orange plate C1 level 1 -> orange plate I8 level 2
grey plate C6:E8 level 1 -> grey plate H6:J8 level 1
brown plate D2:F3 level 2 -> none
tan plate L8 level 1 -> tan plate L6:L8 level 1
____________
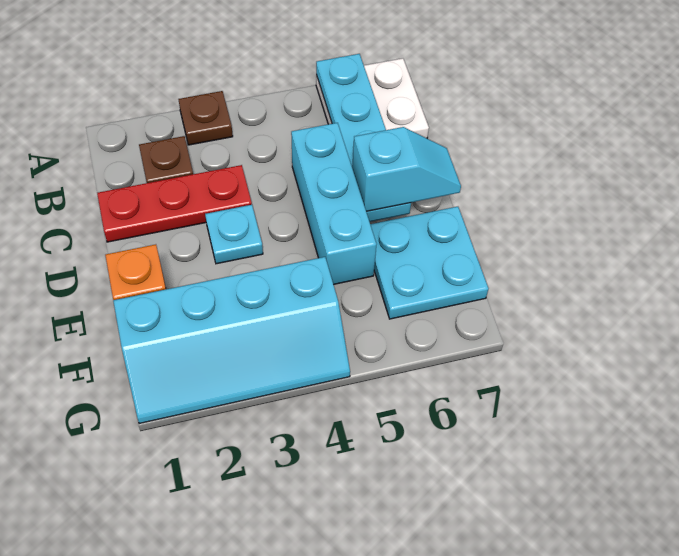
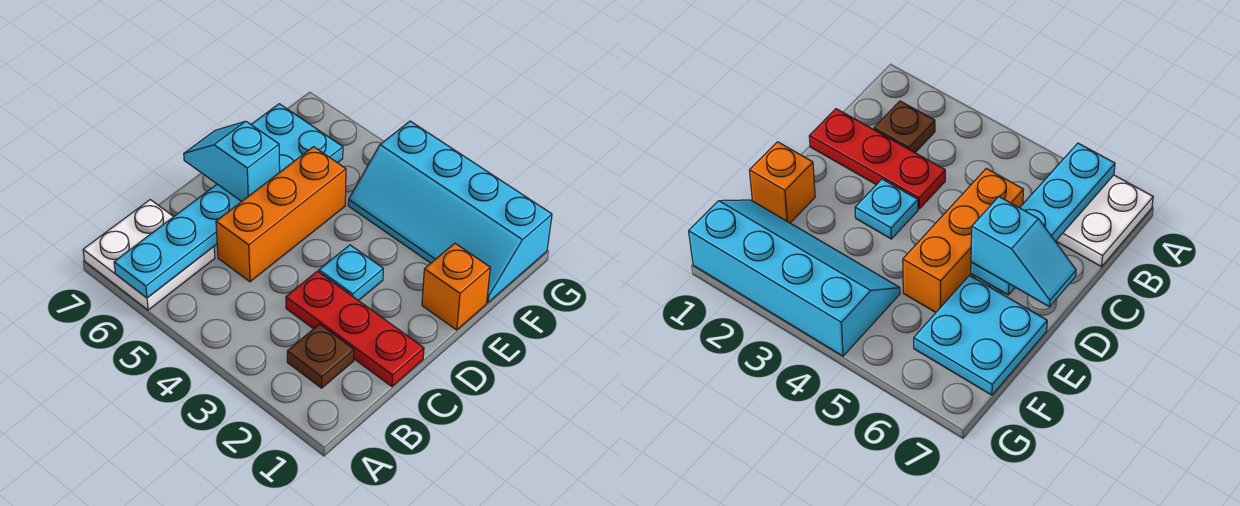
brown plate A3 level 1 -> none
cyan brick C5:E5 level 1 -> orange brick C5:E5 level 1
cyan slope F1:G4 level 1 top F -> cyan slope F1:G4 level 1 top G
____________
WHAT THE TASK ASKS: Whenever "plate" occurs in a line above, copy that line.

RESPONSE:
orange plate C1 level 1 -> orange plate I8 level 2
grey plate C6:E8 level 1 -> grey plate H6:J8 level 1
brown plate D2:F3 level 2 -> none
tan plate L8 level 1 -> tan plate L6:L8 level 1
brown plate A3 level 1 -> none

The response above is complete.